→ WHAT THE TASK ASKS
Output only the lines below from the one containing "The camera went 125" to the one containing "The second view gained the brown_durizumu", exactly as written, both ends kept.

→ EXTRACTED MATERIAL
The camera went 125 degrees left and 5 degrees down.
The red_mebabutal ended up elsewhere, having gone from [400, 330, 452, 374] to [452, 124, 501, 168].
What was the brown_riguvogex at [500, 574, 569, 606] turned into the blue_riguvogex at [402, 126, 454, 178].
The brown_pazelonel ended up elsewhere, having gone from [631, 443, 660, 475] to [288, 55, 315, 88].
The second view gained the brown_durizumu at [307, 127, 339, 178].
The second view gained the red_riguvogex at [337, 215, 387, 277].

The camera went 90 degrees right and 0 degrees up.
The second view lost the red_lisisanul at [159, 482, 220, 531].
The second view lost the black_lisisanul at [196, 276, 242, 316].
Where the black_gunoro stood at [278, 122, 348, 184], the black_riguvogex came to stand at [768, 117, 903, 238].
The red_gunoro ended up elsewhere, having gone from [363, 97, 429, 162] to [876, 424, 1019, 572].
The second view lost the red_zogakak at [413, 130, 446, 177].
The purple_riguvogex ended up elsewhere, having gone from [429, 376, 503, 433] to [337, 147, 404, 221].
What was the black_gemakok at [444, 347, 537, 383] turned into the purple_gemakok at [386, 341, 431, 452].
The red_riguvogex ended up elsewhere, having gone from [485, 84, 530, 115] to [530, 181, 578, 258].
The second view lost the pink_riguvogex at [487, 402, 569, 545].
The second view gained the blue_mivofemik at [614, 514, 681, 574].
--
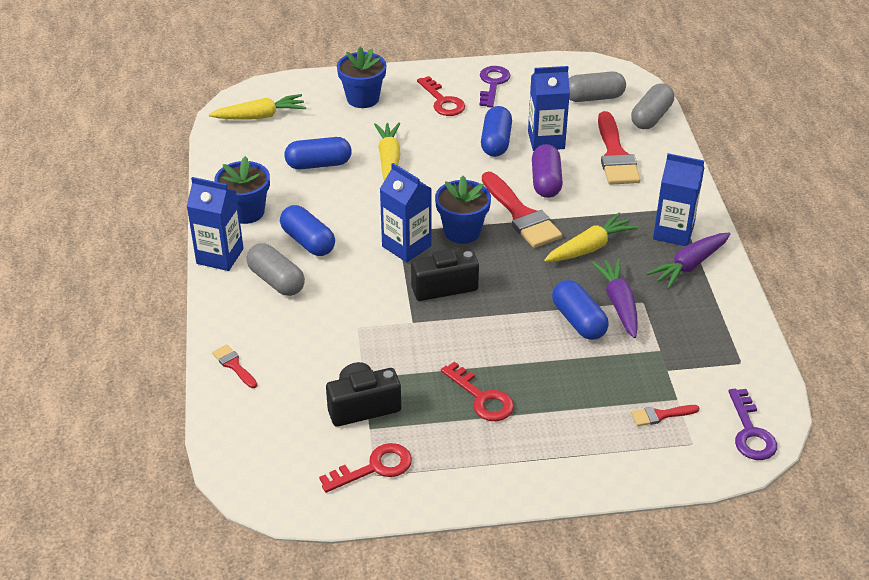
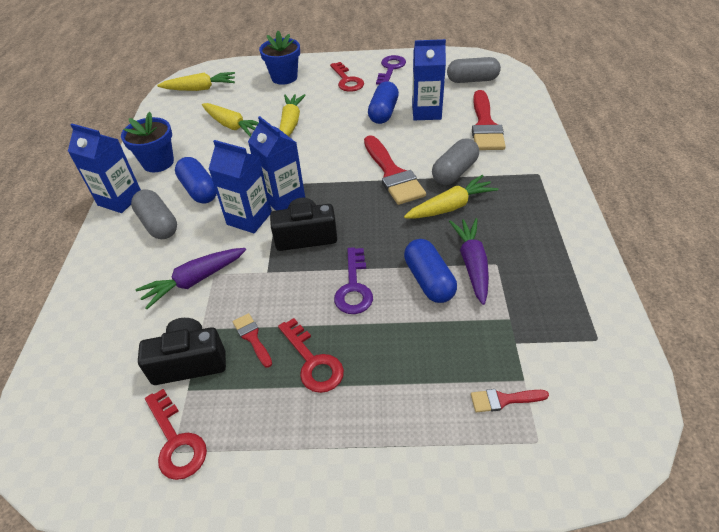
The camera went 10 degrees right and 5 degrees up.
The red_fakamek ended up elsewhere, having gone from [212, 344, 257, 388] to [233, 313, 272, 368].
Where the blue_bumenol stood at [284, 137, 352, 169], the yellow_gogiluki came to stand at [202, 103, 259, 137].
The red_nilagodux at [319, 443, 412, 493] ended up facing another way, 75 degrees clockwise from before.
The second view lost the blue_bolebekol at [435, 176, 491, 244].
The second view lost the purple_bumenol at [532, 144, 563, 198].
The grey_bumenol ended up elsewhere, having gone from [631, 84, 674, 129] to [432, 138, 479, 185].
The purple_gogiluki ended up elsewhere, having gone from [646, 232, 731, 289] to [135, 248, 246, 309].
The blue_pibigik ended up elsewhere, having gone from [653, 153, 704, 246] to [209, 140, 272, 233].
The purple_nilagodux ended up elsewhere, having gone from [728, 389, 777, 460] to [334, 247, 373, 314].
---
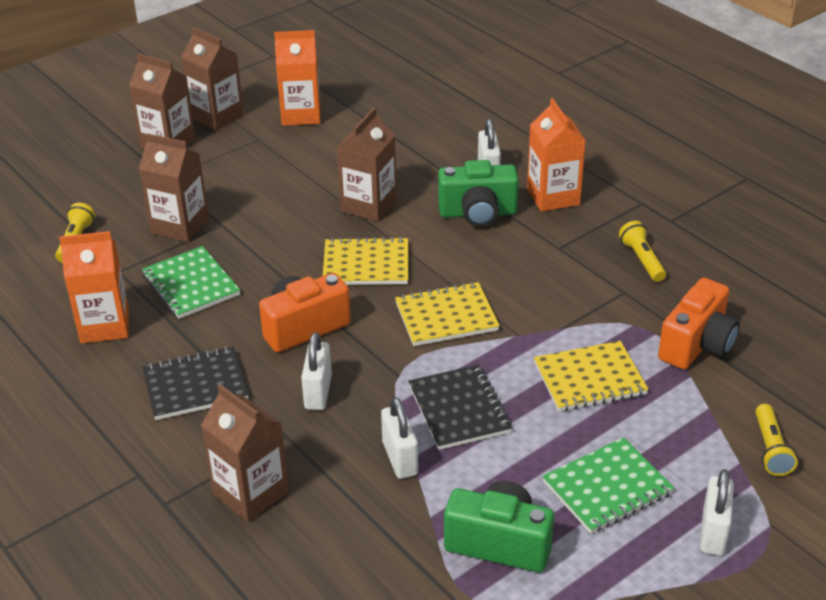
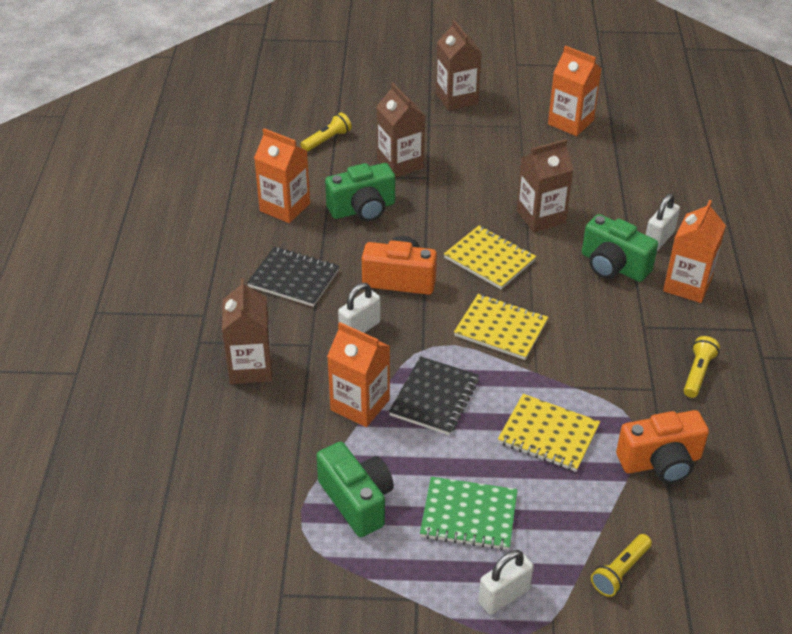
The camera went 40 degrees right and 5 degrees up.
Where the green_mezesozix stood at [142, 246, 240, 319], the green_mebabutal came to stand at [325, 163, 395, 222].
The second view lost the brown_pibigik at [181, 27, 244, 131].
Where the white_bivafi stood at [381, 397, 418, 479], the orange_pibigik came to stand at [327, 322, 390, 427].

→ TASK ANSWER
The camera went 125 degrees left and 5 degrees down.
The red_mebabutal ended up elsewhere, having gone from [400, 330, 452, 374] to [452, 124, 501, 168].
What was the brown_riguvogex at [500, 574, 569, 606] turned into the blue_riguvogex at [402, 126, 454, 178].
The brown_pazelonel ended up elsewhere, having gone from [631, 443, 660, 475] to [288, 55, 315, 88].
The second view gained the brown_durizumu at [307, 127, 339, 178].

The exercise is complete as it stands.